◆ **TASK TO CARRY OUT**: When you retype the records that follow, keep each word as it is and drop any pictures.

Layout difference records
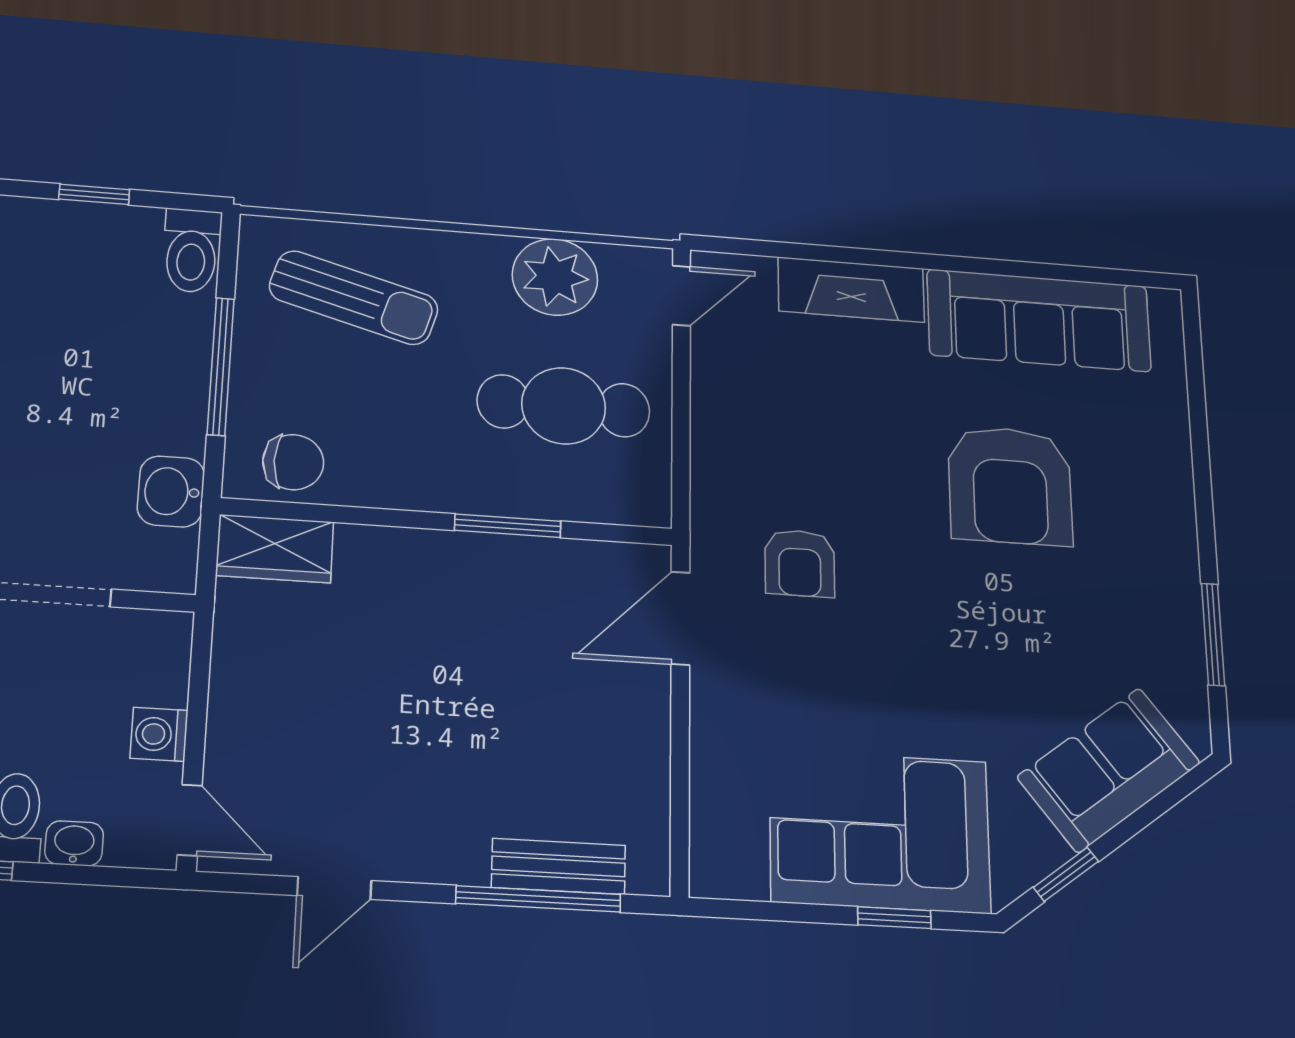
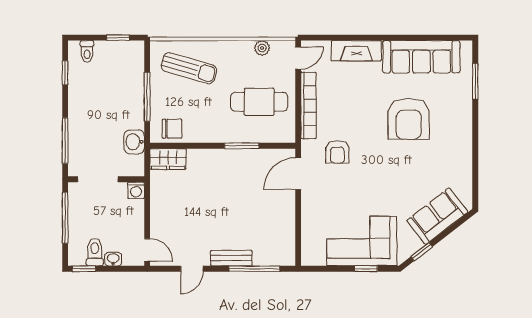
window: (94, 194) -> (118, 38), moved
toilet: (192, 251) -> (87, 51), moved, width x0.73, depth x0.72
plant: (555, 277) -> (262, 48), width x0.53, depth x0.53
bookcase: (712, 427) -> (308, 106), added
window: (1213, 634) -> (475, 81), moved
washing machine: (159, 734) -> (136, 190), moved, turned -90
bench: (559, 866) -> (231, 258), moved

◆ **TASK ANSWER**:
window: (94, 194) -> (118, 38), moved
toilet: (192, 251) -> (87, 51), moved, width x0.73, depth x0.72
plant: (555, 277) -> (262, 48), width x0.53, depth x0.53
bookcase: (712, 427) -> (308, 106), added
window: (1213, 634) -> (475, 81), moved
washing machine: (159, 734) -> (136, 190), moved, turned -90
bench: (559, 866) -> (231, 258), moved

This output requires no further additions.